WHAT YOU ARE ASKED TO DO:
Your answer should be one number: how many lines of the records hold the string "none".

WORKING DATA:

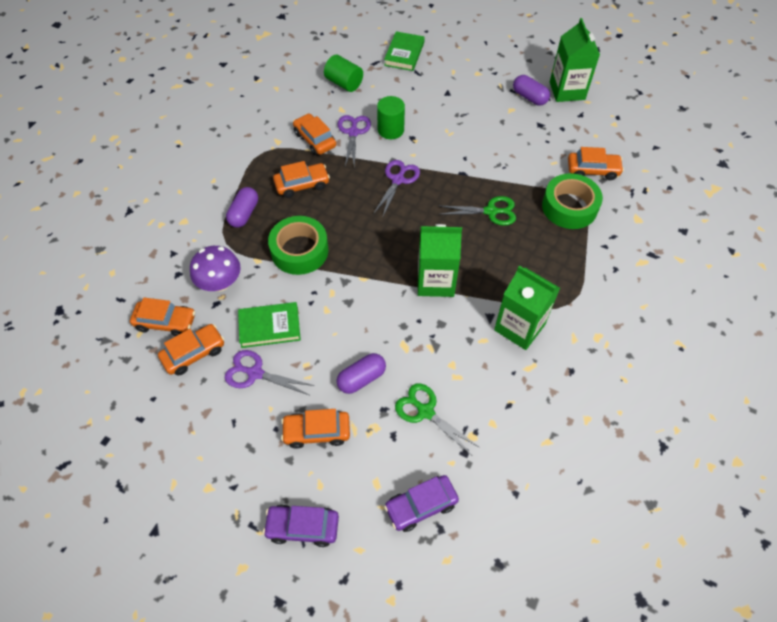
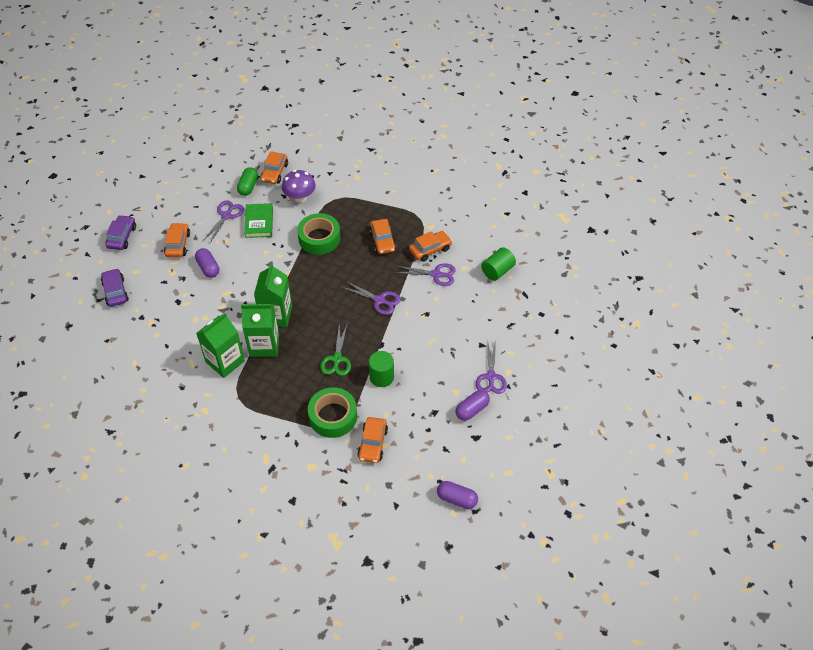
camera: 95 degrees right, 5 degrees down
(194, 353) = (248, 186): orange car -> green capsule
(244, 214) = (358, 208): purple capsule -> purple capsule (457, 499)
(390, 130) = (437, 299): green cylinder -> green cylinder (381, 377)
(404, 54) = (537, 317): green book -> none
(425, 411) = (175, 299): green scissors -> none
(486, 85) = (491, 377): none -> purple scissors
(567, 91) = (480, 444): green carton -> green carton (264, 345)

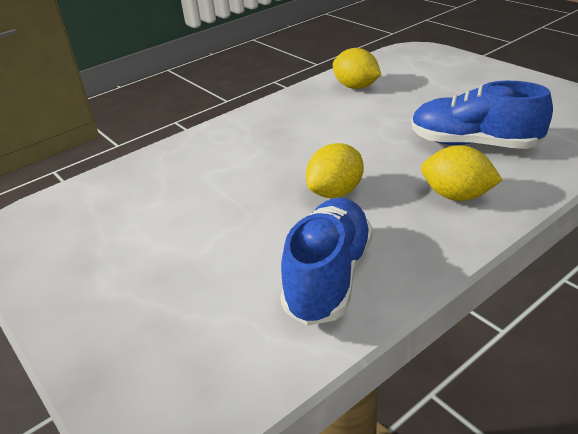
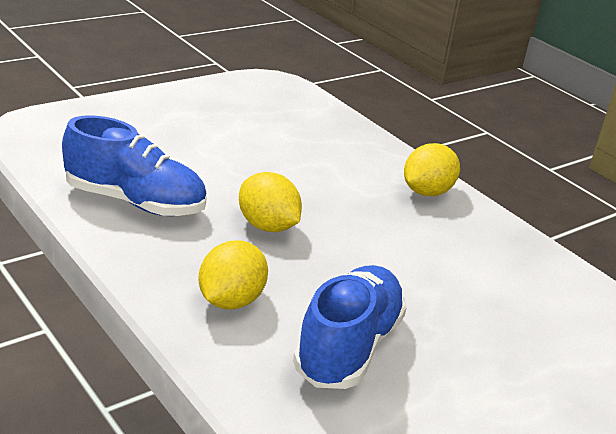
camera: 85 degrees right, 5 degrees down
(356, 87) = (539, 286): yellow lemon -> yellow lemon (427, 192)

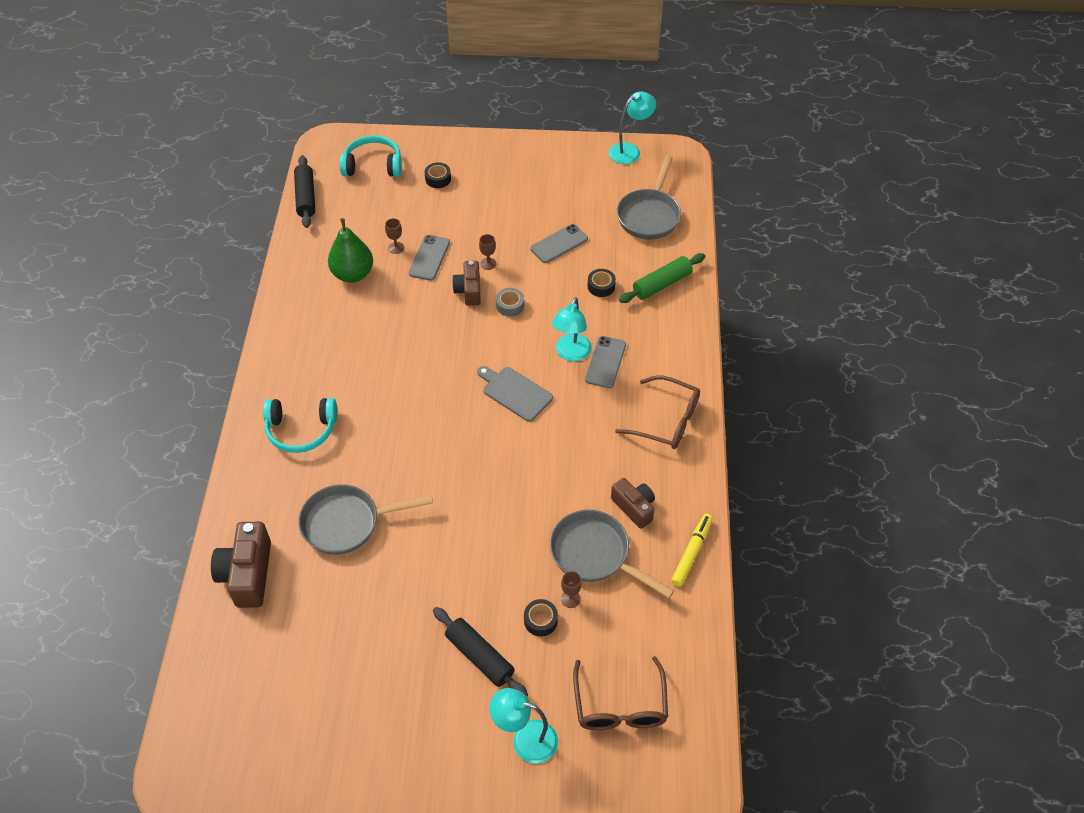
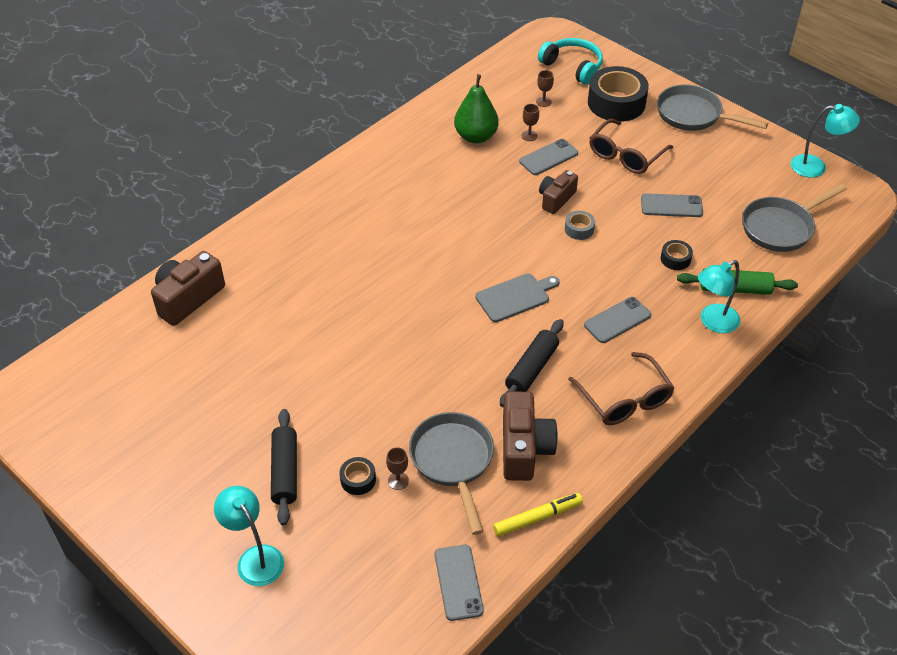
camera: 40 degrees right, 5 degrees down
(301, 430) = (325, 224): turquoise headphones -> none
(306, 197) = (496, 63): black rolling pin -> black rolling pin (531, 369)
(347, 523) = (290, 309): grey pan -> grey pan (693, 115)
(438, 179) = (616, 103): black tape -> black tape, size x2.19
(488, 263) = (593, 188): brown goblet -> brown goblet (543, 102)
(515, 392) = (515, 297): grey cutting board -> grey cutting board turned 75 degrees clockwise
(571, 354) = (593, 296): turquoise lamp -> turquoise lamp (713, 322)
(620, 704) = (353, 590): brown glasses -> brown glasses (626, 155)
(634, 507) = (524, 448): brown camera -> brown camera, size x1.55
(685, 640) = (458, 582): none -> grey phone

WRITTEN RESPONSE:
5